Your answer should be the lines from the start of the records through the line with "moved,kłódka [niebieski],<649 362", copied word for word.

[[ RECORDS open ]]

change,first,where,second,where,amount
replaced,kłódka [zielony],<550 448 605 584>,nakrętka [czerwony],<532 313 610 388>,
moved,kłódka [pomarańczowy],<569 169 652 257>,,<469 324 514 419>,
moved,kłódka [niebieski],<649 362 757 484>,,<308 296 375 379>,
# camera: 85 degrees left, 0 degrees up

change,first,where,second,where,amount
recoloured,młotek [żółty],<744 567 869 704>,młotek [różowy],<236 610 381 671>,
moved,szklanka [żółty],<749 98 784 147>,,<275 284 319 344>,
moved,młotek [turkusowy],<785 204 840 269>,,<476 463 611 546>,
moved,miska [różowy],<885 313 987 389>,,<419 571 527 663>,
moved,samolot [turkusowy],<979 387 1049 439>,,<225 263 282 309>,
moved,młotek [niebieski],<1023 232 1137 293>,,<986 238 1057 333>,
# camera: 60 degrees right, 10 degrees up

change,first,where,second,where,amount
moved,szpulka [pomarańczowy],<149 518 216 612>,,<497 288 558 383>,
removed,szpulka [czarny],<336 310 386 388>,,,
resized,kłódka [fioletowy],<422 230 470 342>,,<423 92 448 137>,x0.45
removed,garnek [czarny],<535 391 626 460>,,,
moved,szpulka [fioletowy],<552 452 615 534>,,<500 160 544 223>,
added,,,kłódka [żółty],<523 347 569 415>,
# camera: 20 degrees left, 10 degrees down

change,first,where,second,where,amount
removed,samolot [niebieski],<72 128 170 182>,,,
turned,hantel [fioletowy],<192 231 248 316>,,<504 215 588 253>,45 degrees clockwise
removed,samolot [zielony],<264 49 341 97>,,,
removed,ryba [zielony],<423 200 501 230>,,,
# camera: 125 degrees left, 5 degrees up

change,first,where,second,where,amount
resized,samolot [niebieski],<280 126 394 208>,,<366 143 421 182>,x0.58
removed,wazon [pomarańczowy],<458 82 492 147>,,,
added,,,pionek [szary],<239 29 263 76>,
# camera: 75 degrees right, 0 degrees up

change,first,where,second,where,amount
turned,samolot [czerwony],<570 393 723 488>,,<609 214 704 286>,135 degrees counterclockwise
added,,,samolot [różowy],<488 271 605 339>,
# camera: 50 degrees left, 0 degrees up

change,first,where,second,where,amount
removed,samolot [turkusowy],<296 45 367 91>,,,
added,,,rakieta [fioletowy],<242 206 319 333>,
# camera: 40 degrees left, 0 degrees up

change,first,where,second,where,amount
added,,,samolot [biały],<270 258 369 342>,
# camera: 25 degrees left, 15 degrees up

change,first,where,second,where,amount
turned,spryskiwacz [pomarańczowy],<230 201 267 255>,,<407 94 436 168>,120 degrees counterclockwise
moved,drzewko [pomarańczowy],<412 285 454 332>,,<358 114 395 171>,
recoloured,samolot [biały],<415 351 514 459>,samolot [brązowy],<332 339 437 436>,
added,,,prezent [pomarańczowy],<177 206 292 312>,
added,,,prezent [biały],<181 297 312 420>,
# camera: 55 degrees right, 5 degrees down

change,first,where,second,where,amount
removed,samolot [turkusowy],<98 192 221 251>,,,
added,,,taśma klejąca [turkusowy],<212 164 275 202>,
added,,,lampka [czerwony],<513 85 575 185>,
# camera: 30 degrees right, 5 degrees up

[[ RECORDS closed ]]

— ANSWER TO THIS PROBLEM —
change,first,where,second,where,amount
replaced,kłódka [zielony],<550 448 605 584>,nakrętka [czerwony],<532 313 610 388>,
moved,kłódka [pomarańczowy],<569 169 652 257>,,<469 324 514 419>,
moved,kłódka [niebieski],<649 362 757 484>,,<308 296 375 379>,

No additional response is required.